• _AIM OF THE TASK_:
Please reproduce the data below word for word, everything from the line containing "Question: Estimate the" down to the end of the data, including both of those ends.

(Stored data)
---------------

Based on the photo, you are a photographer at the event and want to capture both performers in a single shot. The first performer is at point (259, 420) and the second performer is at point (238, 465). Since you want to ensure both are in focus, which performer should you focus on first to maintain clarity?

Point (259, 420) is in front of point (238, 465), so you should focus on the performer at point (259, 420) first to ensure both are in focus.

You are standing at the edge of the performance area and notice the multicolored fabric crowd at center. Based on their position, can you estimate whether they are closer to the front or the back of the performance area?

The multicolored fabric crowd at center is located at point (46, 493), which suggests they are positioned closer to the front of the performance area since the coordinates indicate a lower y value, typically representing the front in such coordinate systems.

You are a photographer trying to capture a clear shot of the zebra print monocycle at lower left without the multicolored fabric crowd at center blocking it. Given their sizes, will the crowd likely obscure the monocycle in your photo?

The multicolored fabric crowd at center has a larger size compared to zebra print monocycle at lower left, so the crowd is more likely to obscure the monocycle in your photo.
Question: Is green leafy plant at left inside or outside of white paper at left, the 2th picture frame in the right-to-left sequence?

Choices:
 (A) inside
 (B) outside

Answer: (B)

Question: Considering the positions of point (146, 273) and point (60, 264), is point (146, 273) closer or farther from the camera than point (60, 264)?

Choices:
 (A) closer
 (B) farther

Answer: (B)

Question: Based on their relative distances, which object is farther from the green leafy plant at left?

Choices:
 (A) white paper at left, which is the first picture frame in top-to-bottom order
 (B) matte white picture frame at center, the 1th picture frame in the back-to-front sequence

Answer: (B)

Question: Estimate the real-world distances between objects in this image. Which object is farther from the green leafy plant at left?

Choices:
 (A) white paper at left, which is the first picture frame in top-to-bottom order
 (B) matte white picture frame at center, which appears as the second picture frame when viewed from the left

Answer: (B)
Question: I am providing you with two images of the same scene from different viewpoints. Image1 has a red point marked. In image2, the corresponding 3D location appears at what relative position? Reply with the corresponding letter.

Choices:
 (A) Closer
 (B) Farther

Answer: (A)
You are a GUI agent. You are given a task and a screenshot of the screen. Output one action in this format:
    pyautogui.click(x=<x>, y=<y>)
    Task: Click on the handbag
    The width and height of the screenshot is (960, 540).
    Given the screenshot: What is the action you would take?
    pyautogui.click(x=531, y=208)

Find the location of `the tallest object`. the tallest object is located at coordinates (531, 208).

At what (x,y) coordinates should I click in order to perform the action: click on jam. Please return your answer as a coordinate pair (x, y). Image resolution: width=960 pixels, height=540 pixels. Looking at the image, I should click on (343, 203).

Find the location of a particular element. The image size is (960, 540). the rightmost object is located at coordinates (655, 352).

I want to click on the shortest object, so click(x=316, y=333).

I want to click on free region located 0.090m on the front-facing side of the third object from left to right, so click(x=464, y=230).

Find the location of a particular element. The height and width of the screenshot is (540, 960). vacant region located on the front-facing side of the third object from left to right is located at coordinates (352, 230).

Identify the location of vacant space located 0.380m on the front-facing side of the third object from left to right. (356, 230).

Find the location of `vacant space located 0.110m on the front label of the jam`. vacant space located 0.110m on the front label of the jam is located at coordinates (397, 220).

---------------

• _RESULT OF THIS EXERCISE_:
Question: Estimate the real-world distances between objects in this image. Which object is farther from the green leafy plant at left?

Choices:
 (A) white paper at left, which is the first picture frame in top-to-bottom order
 (B) matte white picture frame at center, which appears as the second picture frame when viewed from the left

Answer: (B)
Question: I am providing you with two images of the same scene from different viewpoints. Image1 has a red point marked. In image2, the corresponding 3D location appears at what relative position? Reply with the corresponding letter.

Choices:
 (A) Closer
 (B) Farther

Answer: (A)
You are a GUI agent. You are given a task and a screenshot of the screen. Output one action in this format:
    pyautogui.click(x=<x>, y=<y>)
    Task: Click on the handbag
    The width and height of the screenshot is (960, 540).
    Given the screenshot: What is the action you would take?
    pyautogui.click(x=531, y=208)

Find the location of `the tallest object`. the tallest object is located at coordinates (531, 208).

At what (x,y) coordinates should I click in order to perform the action: click on jam. Please return your answer as a coordinate pair (x, y). Image resolution: width=960 pixels, height=540 pixels. Looking at the image, I should click on (343, 203).

Find the location of a particular element. The image size is (960, 540). the rightmost object is located at coordinates (655, 352).

I want to click on the shortest object, so click(x=316, y=333).

I want to click on free region located 0.090m on the front-facing side of the third object from left to right, so click(x=464, y=230).

Find the location of a particular element. The height and width of the screenshot is (540, 960). vacant region located on the front-facing side of the third object from left to right is located at coordinates (352, 230).

Identify the location of vacant space located 0.380m on the front-facing side of the third object from left to right. (356, 230).

Find the location of `vacant space located 0.110m on the front label of the jam`. vacant space located 0.110m on the front label of the jam is located at coordinates (397, 220).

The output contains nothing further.